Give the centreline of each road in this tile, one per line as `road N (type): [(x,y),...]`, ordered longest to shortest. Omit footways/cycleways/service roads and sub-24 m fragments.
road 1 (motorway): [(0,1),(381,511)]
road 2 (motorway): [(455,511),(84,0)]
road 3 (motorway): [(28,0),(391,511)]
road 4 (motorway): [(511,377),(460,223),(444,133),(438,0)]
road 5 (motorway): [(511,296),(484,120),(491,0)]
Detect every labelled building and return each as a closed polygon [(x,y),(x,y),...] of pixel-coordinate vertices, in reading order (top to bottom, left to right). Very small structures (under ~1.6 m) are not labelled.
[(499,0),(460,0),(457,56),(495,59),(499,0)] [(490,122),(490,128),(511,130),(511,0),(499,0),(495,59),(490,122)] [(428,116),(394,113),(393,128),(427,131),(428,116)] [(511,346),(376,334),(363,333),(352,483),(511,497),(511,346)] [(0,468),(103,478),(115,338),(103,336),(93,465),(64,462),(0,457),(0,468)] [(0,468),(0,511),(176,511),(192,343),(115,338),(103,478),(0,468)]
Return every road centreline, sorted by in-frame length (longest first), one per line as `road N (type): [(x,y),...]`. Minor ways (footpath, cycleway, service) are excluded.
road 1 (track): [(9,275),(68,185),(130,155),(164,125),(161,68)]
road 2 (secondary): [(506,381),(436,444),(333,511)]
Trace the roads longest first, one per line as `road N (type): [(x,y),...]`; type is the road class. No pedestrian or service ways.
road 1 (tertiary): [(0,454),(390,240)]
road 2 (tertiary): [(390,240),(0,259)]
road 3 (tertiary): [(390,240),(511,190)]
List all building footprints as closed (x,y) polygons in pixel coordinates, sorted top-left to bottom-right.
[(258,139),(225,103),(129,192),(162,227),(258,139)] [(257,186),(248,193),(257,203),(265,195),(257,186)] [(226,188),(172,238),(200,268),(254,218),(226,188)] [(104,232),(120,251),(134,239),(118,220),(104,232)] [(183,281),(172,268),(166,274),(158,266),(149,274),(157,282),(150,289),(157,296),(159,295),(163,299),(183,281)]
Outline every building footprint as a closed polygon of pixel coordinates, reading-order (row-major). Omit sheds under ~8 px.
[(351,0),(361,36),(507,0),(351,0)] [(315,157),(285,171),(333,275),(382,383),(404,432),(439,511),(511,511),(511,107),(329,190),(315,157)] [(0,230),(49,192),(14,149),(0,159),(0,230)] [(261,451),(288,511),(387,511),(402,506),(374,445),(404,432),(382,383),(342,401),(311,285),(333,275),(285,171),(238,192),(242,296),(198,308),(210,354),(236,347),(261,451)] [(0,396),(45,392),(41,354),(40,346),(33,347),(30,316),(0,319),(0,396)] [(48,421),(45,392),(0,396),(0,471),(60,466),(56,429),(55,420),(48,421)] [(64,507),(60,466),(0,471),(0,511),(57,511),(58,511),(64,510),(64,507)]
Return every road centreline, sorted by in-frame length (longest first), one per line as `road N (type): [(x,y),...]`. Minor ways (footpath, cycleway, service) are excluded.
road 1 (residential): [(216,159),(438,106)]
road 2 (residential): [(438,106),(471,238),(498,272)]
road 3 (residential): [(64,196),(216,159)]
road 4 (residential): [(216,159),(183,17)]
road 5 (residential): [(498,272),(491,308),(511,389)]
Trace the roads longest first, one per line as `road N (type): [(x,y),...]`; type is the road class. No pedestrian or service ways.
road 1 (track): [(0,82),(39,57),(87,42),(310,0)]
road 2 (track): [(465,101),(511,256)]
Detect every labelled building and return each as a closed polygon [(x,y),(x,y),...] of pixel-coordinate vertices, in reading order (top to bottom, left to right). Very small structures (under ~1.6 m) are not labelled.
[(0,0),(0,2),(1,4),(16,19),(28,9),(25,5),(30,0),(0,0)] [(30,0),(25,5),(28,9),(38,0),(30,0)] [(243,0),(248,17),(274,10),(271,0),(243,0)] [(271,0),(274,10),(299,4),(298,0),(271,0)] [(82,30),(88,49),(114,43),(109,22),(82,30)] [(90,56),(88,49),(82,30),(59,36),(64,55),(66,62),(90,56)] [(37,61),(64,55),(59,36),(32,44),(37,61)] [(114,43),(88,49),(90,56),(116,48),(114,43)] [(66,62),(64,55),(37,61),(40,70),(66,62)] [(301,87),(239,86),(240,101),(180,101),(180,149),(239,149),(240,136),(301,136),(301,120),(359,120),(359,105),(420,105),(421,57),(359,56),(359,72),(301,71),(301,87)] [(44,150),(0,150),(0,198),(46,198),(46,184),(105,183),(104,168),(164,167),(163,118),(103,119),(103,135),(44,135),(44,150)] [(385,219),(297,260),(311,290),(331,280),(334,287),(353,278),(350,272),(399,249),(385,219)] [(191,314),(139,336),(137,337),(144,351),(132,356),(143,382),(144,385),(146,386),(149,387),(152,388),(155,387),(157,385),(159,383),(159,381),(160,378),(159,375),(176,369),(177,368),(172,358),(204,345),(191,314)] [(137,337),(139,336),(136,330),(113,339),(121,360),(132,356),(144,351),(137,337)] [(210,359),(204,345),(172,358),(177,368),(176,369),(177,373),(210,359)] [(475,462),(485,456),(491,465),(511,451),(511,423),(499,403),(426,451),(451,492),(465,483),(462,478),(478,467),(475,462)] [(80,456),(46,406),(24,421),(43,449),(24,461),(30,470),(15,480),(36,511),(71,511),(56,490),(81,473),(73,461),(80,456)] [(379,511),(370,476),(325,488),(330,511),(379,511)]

* * *

YOUR GOAL: Can you rewrite all the rows above, replacing "centreline" with "centerline" and leaving everything else unchanged?

ANSWER TO THE PROBLEM:
Give the centerline of each road in this tile, one per line as `road N (type): [(x,y),...]`, ordered longest to shortest. Omit footways/cycleways/service roads and sub-24 m fragments.
road 1 (motorway): [(0,1),(381,511)]
road 2 (motorway): [(455,511),(84,0)]
road 3 (motorway): [(28,0),(391,511)]
road 4 (motorway): [(511,377),(460,223),(444,133),(438,0)]
road 5 (motorway): [(511,296),(484,120),(491,0)]
Detect every labelled building and return each as a closed polygon [(x,y),(x,y),...] of pixel-coordinate vertices, in reading order (top to bottom, left to right). Very small structures (under ~1.6 m) are not labelled.
[(499,0),(460,0),(457,56),(495,59),(499,0)] [(490,122),(490,128),(511,130),(511,0),(499,0),(495,59),(490,122)] [(428,116),(394,113),(393,128),(427,131),(428,116)] [(511,346),(376,334),(363,333),(352,483),(511,497),(511,346)] [(0,468),(103,478),(115,338),(103,336),(93,465),(64,462),(0,457),(0,468)] [(0,468),(0,511),(176,511),(192,343),(115,338),(103,478),(0,468)]
Return every road centerline, sorted by in-frame length (longest first), one per line as `road N (type): [(x,y),...]`. Minor ways (footpath, cycleway, service) are excluded.
road 1 (track): [(9,275),(68,185),(130,155),(164,125),(161,68)]
road 2 (secondary): [(506,381),(436,444),(333,511)]
Trace the roads longest first, one per line as `road N (type): [(x,y),...]`; type is the road class. No pedestrian or service ways.
road 1 (tertiary): [(0,454),(390,240)]
road 2 (tertiary): [(390,240),(0,259)]
road 3 (tertiary): [(390,240),(511,190)]
List all building footprints as closed (x,y) polygons in pixel coordinates, sorted top-left to bottom-right.
[(258,139),(225,103),(129,192),(162,227),(258,139)] [(257,186),(248,193),(257,203),(265,195),(257,186)] [(226,188),(172,238),(200,268),(254,218),(226,188)] [(104,232),(120,251),(134,239),(118,220),(104,232)] [(183,281),(172,268),(166,274),(158,266),(149,274),(157,282),(150,289),(157,296),(159,295),(163,299),(183,281)]
Outline every building footprint as a closed polygon of pixel coordinates, reading-order (row-major). Omit sheds under ~8 px.
[(351,0),(361,36),(507,0),(351,0)] [(315,157),(285,171),(333,275),(382,383),(404,432),(439,511),(511,511),(511,107),(329,190),(315,157)] [(0,230),(49,192),(14,149),(0,159),(0,230)] [(261,451),(288,511),(387,511),(402,506),(374,445),(404,432),(382,383),(342,401),(311,285),(333,275),(285,171),(238,192),(242,296),(198,308),(210,354),(236,347),(261,451)] [(0,396),(45,392),(41,354),(40,346),(33,347),(30,316),(0,319),(0,396)] [(48,421),(45,392),(0,396),(0,471),(60,466),(56,429),(55,420),(48,421)] [(64,507),(60,466),(0,471),(0,511),(57,511),(58,511),(64,510),(64,507)]
Return every road centerline, sorted by in-frame length (longest first), one per line as `road N (type): [(x,y),...]`. Minor ways (footpath, cycleway, service) are excluded.
road 1 (residential): [(216,159),(438,106)]
road 2 (residential): [(438,106),(471,238),(498,272)]
road 3 (residential): [(64,196),(216,159)]
road 4 (residential): [(216,159),(183,17)]
road 5 (residential): [(498,272),(491,308),(511,389)]
Trace the roads longest first, one per line as `road N (type): [(x,y),...]`; type is the road class. No pedestrian or service ways.
road 1 (track): [(0,82),(39,57),(87,42),(310,0)]
road 2 (track): [(465,101),(511,256)]
Detect every labelled building and return each as a closed polygon [(x,y),(x,y),...] of pixel-coordinate vertices, in reading order (top to bottom, left to right). Very small structures (under ~1.6 m) are not labelled.
[(0,0),(0,2),(1,4),(16,19),(28,9),(25,5),(30,0),(0,0)] [(30,0),(25,5),(28,9),(38,0),(30,0)] [(243,0),(248,17),(274,10),(271,0),(243,0)] [(271,0),(274,10),(299,4),(298,0),(271,0)] [(82,30),(88,49),(114,43),(109,22),(82,30)] [(90,56),(88,49),(82,30),(59,36),(64,55),(66,62),(90,56)] [(37,61),(64,55),(59,36),(32,44),(37,61)] [(114,43),(88,49),(90,56),(116,48),(114,43)] [(66,62),(64,55),(37,61),(40,70),(66,62)] [(301,87),(239,86),(240,101),(180,101),(180,149),(239,149),(240,136),(301,136),(301,120),(359,120),(359,105),(420,105),(421,57),(359,56),(359,72),(301,71),(301,87)] [(44,150),(0,150),(0,198),(46,198),(46,184),(105,183),(104,168),(164,167),(163,118),(103,119),(103,135),(44,135),(44,150)] [(385,219),(297,260),(311,290),(331,280),(334,287),(353,278),(350,272),(399,249),(385,219)] [(191,314),(139,336),(137,337),(144,351),(132,356),(143,382),(144,385),(146,386),(149,387),(152,388),(155,387),(157,385),(159,383),(159,381),(160,378),(159,375),(176,369),(177,368),(172,358),(204,345),(191,314)] [(137,337),(139,336),(136,330),(113,339),(121,360),(132,356),(144,351),(137,337)] [(210,359),(204,345),(172,358),(177,368),(176,369),(177,373),(210,359)] [(475,462),(485,456),(491,465),(511,451),(511,423),(499,403),(426,451),(451,492),(465,483),(462,478),(478,467),(475,462)] [(80,456),(46,406),(24,421),(43,449),(24,461),(30,470),(15,480),(36,511),(71,511),(56,490),(81,473),(73,461),(80,456)] [(379,511),(370,476),(325,488),(330,511),(379,511)]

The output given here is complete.